#### Assignment
Word for word, retype the lines from the one containing "green brick F8" to the one containing "lime brick C10" below, keeping both end lines and dropping the pictures.

[Stored items]
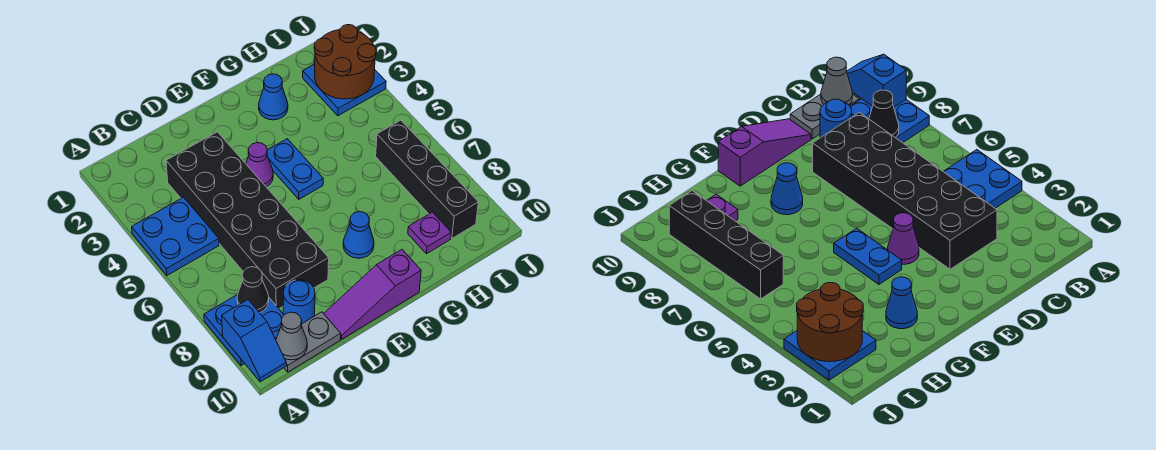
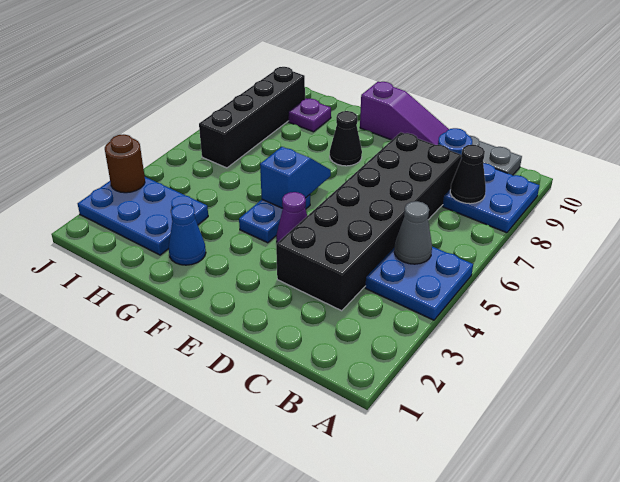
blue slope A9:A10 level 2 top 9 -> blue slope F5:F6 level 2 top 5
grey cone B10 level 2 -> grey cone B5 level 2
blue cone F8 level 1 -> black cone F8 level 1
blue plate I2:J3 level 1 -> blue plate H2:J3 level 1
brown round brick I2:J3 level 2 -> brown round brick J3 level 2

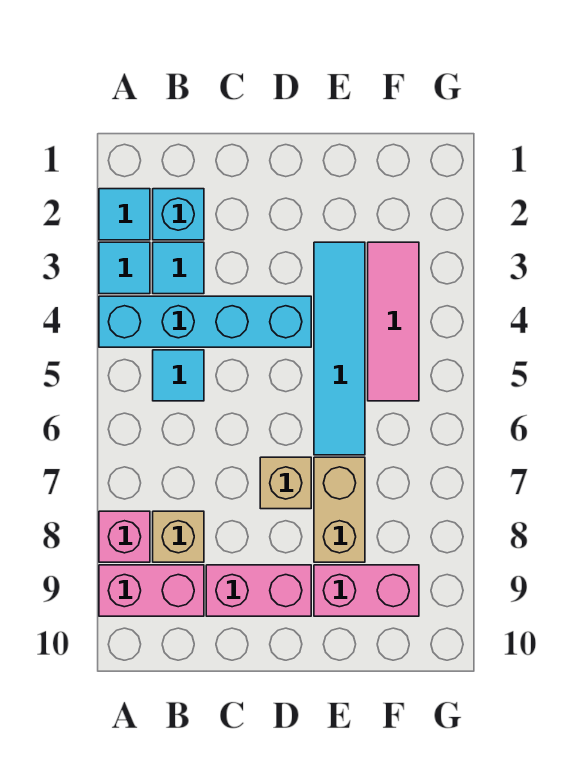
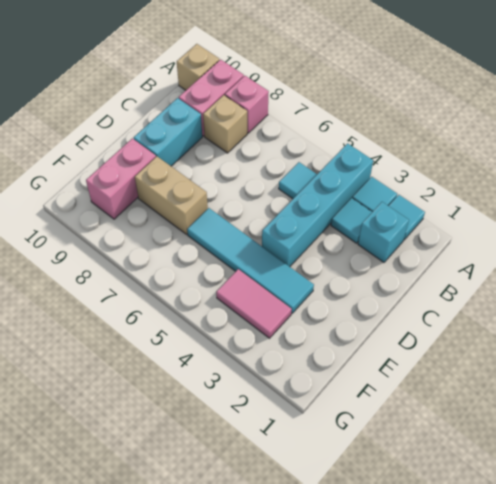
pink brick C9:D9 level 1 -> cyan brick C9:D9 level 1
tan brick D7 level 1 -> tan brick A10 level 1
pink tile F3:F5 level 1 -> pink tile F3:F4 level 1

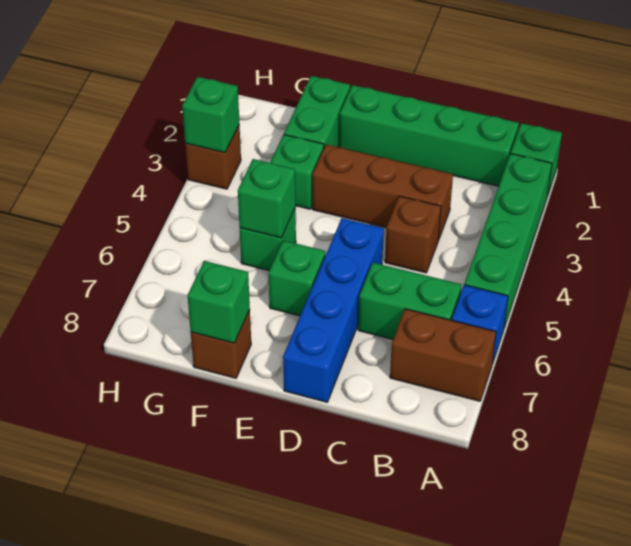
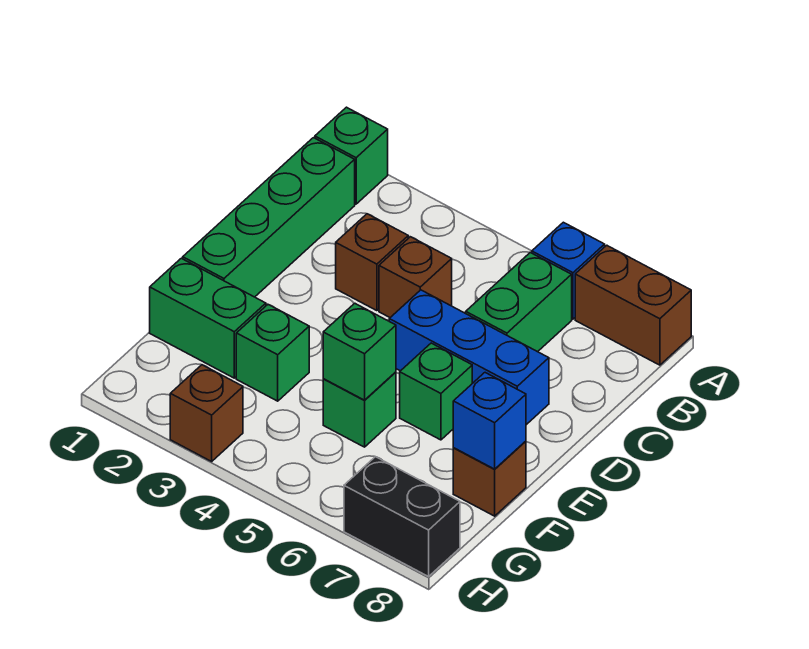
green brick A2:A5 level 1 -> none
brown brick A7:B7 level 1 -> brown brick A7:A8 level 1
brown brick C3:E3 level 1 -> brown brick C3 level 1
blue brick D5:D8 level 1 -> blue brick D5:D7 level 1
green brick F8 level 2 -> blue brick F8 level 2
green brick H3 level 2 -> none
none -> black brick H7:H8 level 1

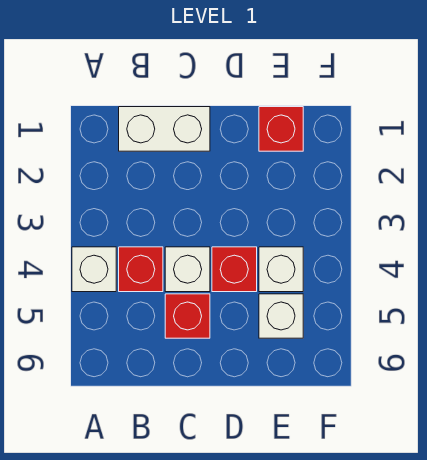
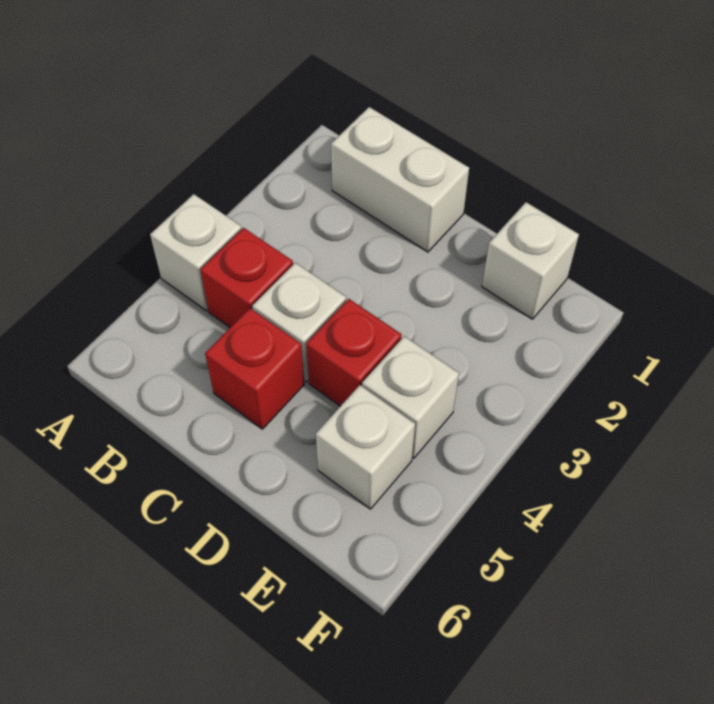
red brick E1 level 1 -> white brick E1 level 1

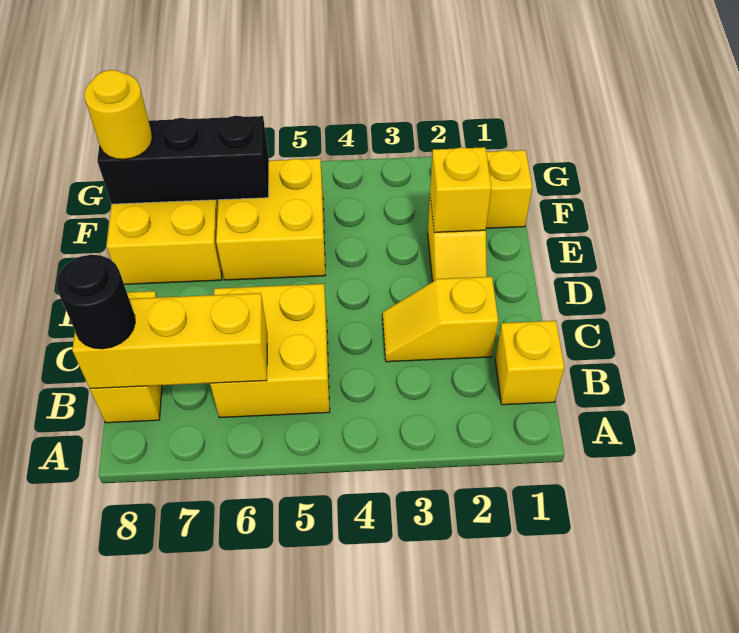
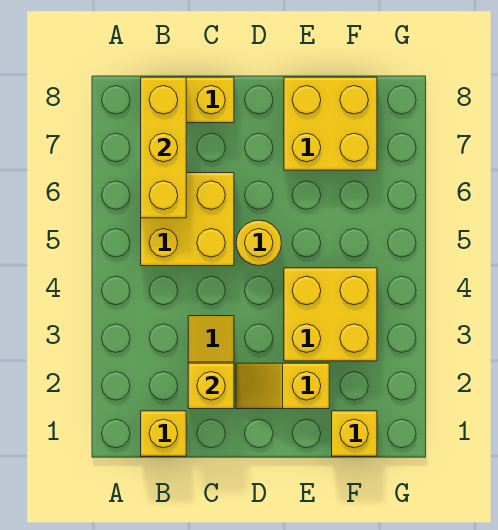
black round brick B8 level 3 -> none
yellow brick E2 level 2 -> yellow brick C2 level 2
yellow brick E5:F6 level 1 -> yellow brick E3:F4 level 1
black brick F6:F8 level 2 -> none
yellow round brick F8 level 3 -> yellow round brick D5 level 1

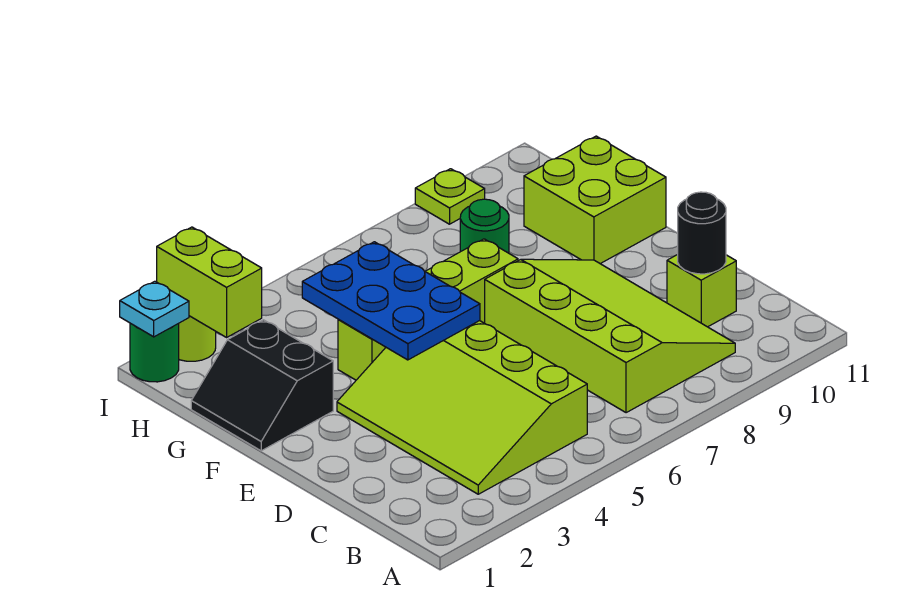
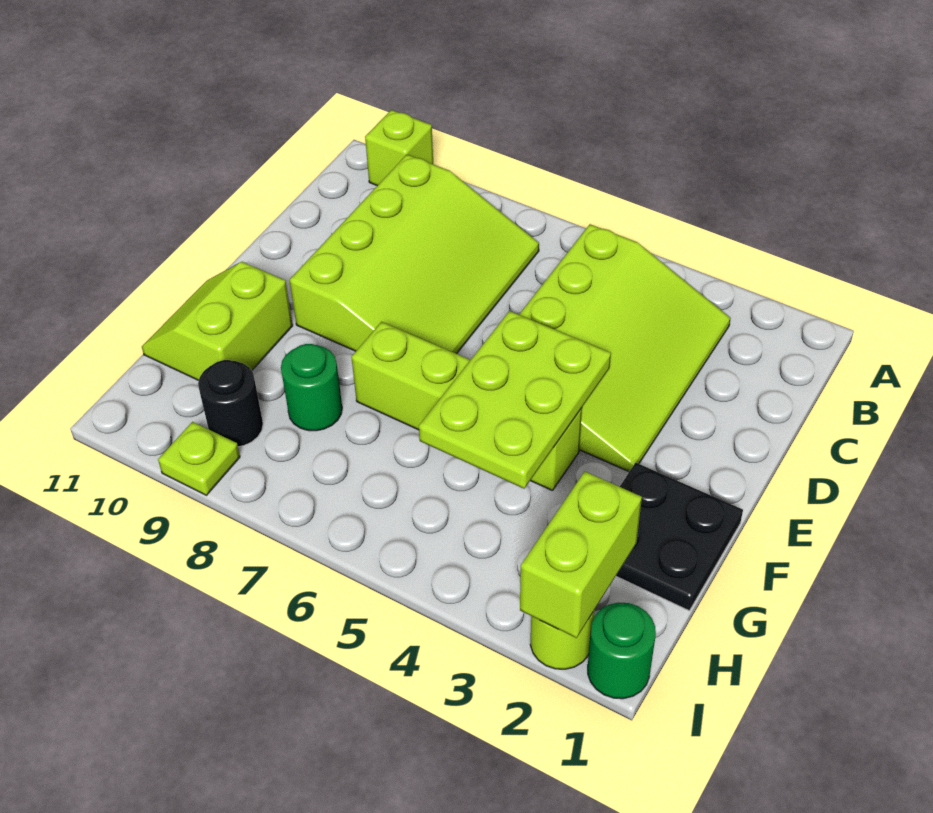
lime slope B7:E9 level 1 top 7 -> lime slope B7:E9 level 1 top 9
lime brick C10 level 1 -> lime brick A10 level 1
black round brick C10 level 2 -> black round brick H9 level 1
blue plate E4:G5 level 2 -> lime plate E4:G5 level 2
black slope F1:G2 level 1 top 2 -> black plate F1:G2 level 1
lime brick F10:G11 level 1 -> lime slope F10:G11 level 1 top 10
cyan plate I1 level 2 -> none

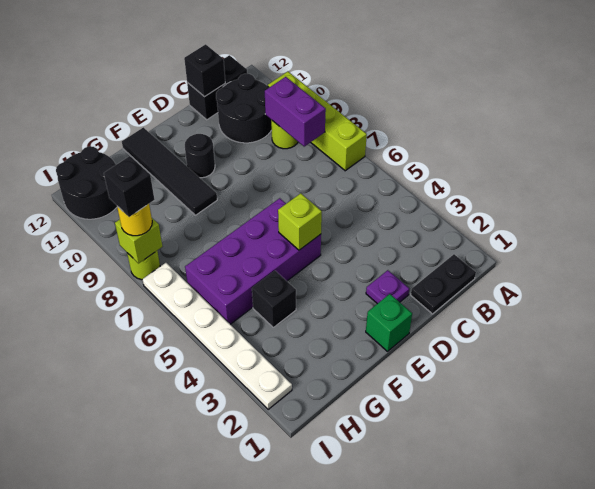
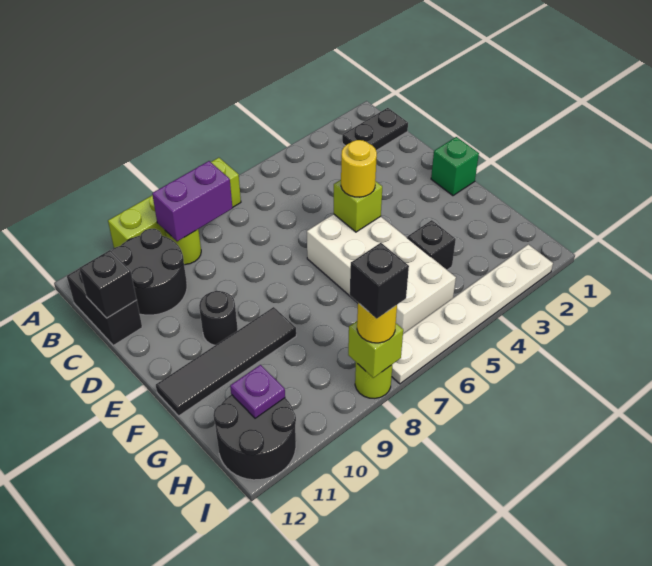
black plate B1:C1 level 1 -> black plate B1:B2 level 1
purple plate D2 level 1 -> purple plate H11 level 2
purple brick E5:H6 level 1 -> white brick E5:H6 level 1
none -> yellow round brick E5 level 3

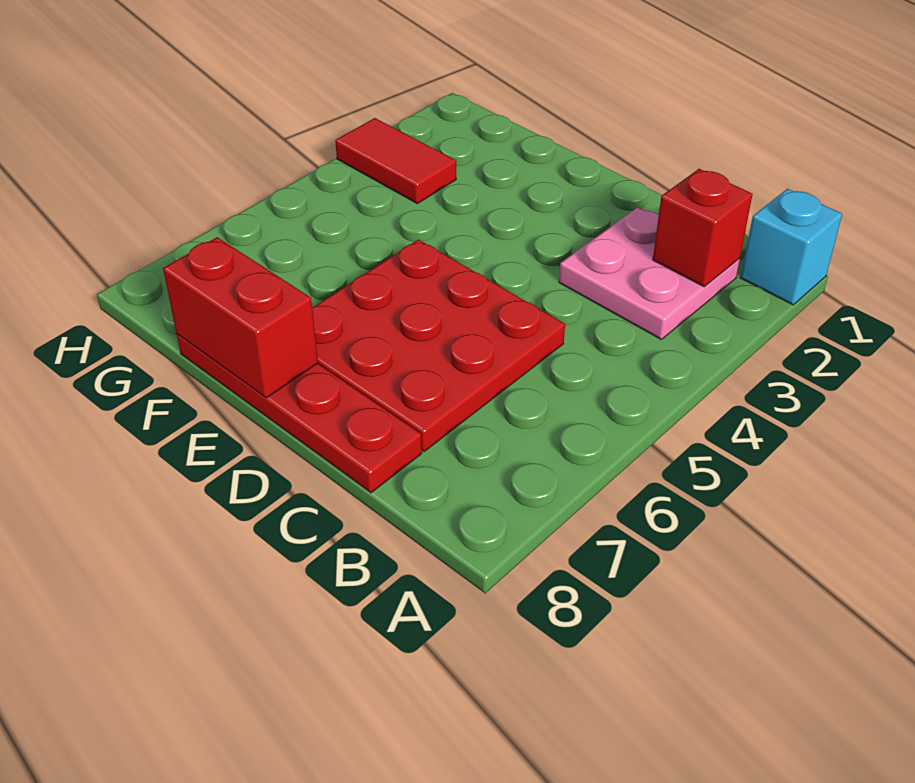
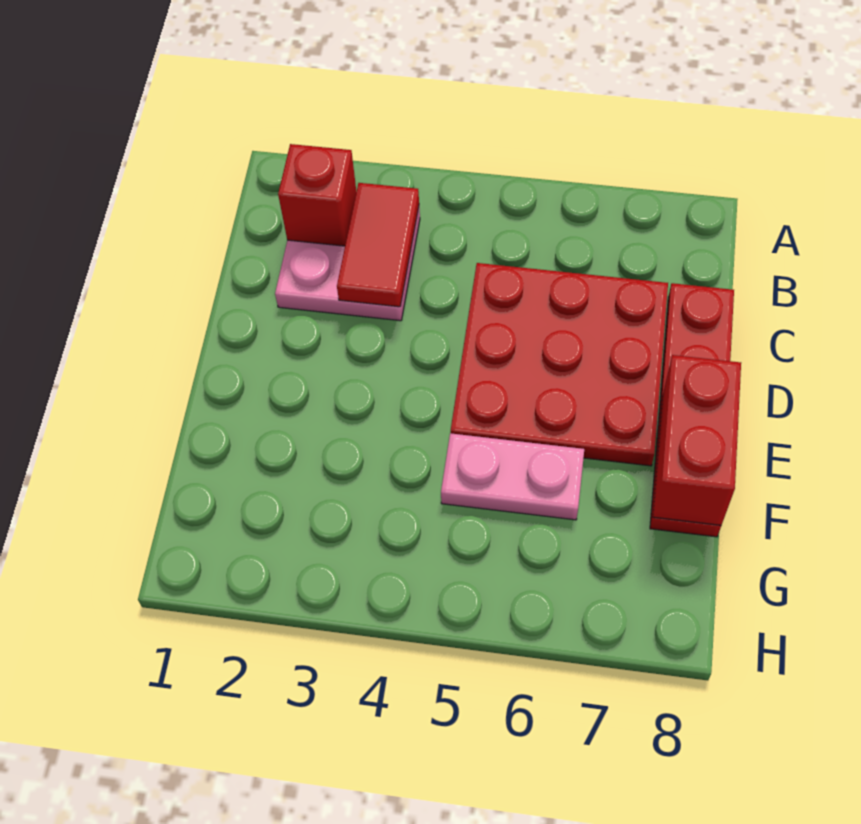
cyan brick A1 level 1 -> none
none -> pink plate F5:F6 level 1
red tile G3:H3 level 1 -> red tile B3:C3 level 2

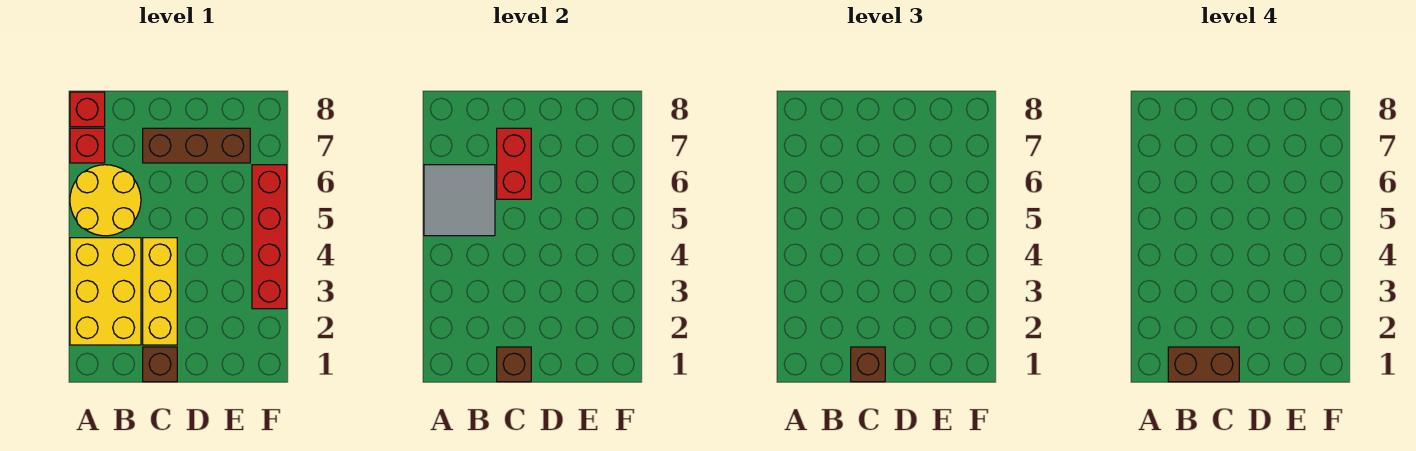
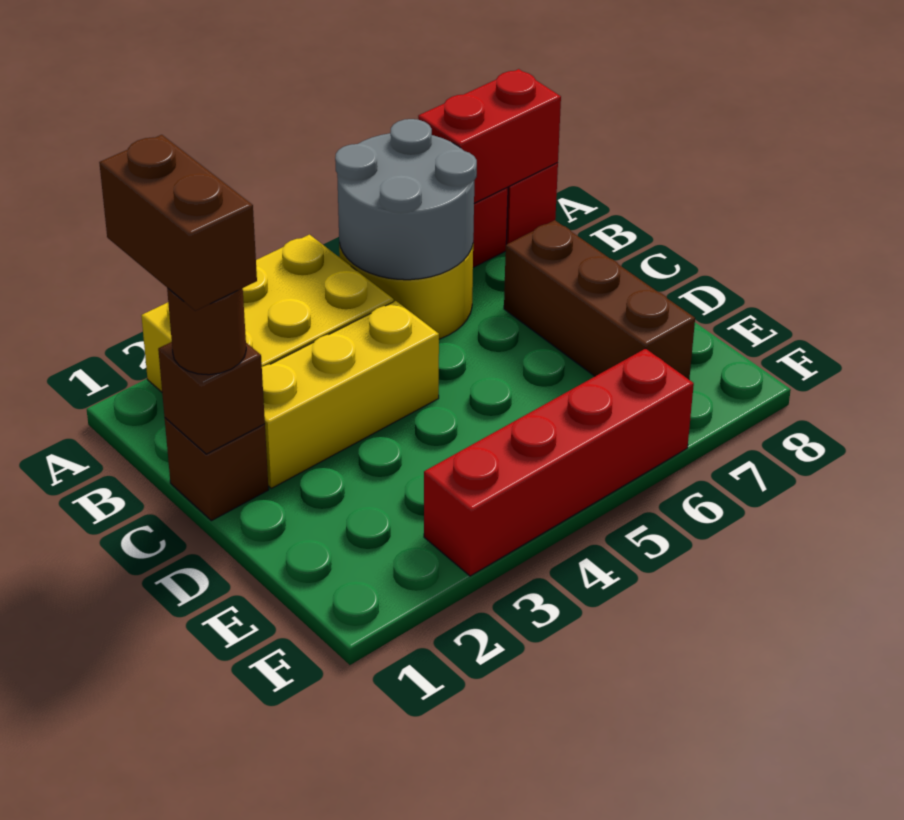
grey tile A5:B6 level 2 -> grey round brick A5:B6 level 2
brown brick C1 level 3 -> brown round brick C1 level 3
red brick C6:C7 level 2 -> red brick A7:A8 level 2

#### Task result
green brick F8 level 2 -> blue brick F8 level 2
green brick H3 level 2 -> none
none -> black brick H7:H8 level 1

red brick E1 level 1 -> white brick E1 level 1

black round brick B8 level 3 -> none
yellow brick E2 level 2 -> yellow brick C2 level 2
yellow brick E5:F6 level 1 -> yellow brick E3:F4 level 1
black brick F6:F8 level 2 -> none
yellow round brick F8 level 3 -> yellow round brick D5 level 1

lime slope B7:E9 level 1 top 7 -> lime slope B7:E9 level 1 top 9
lime brick C10 level 1 -> lime brick A10 level 1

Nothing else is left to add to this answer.